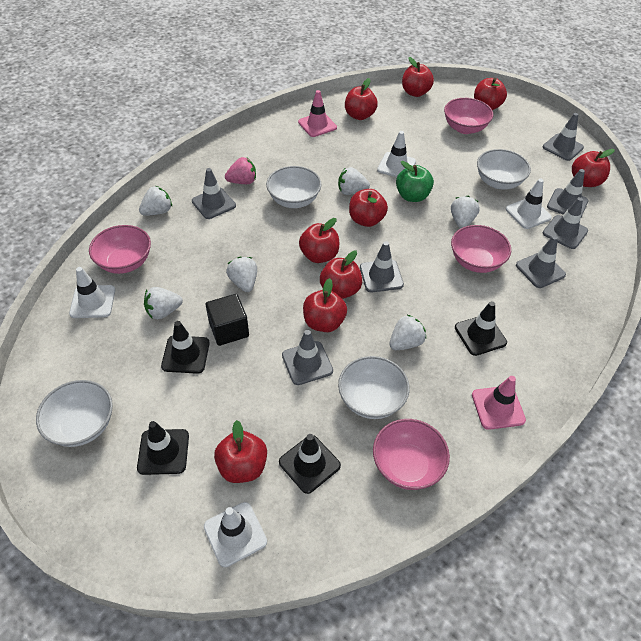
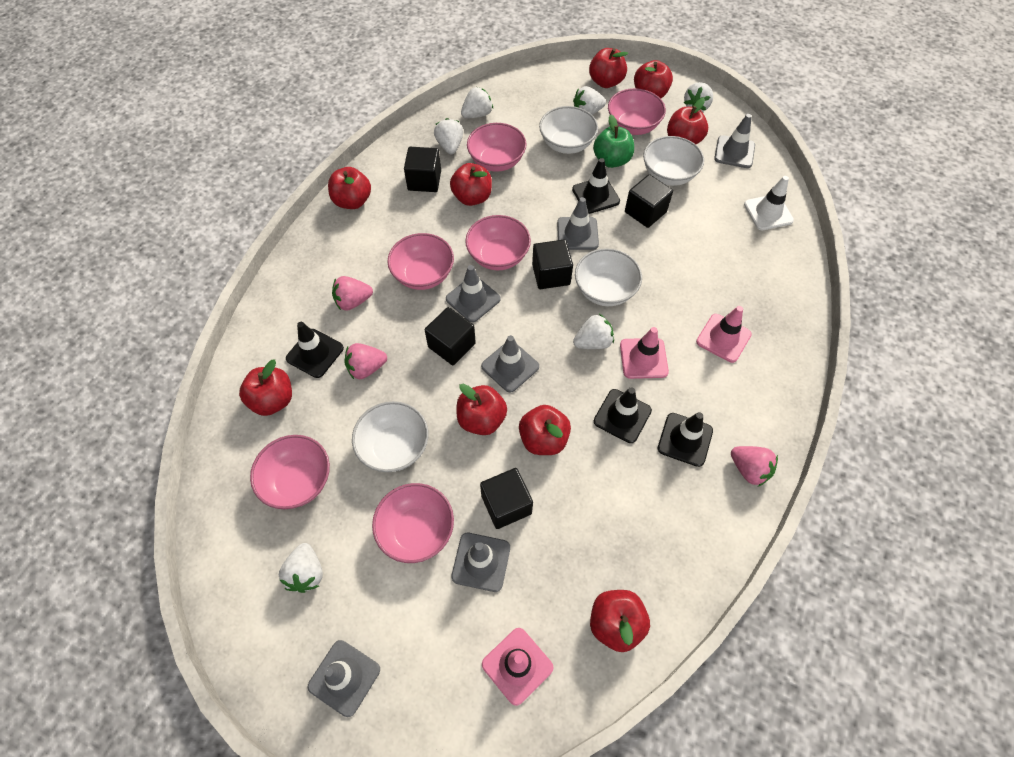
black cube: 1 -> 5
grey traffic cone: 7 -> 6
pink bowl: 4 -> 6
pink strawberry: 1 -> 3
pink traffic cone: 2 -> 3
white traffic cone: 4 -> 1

→ Work required
Pick out each line above that includes "cone" and show it.

→ Problem solution
grey traffic cone: 7 -> 6
pink traffic cone: 2 -> 3
white traffic cone: 4 -> 1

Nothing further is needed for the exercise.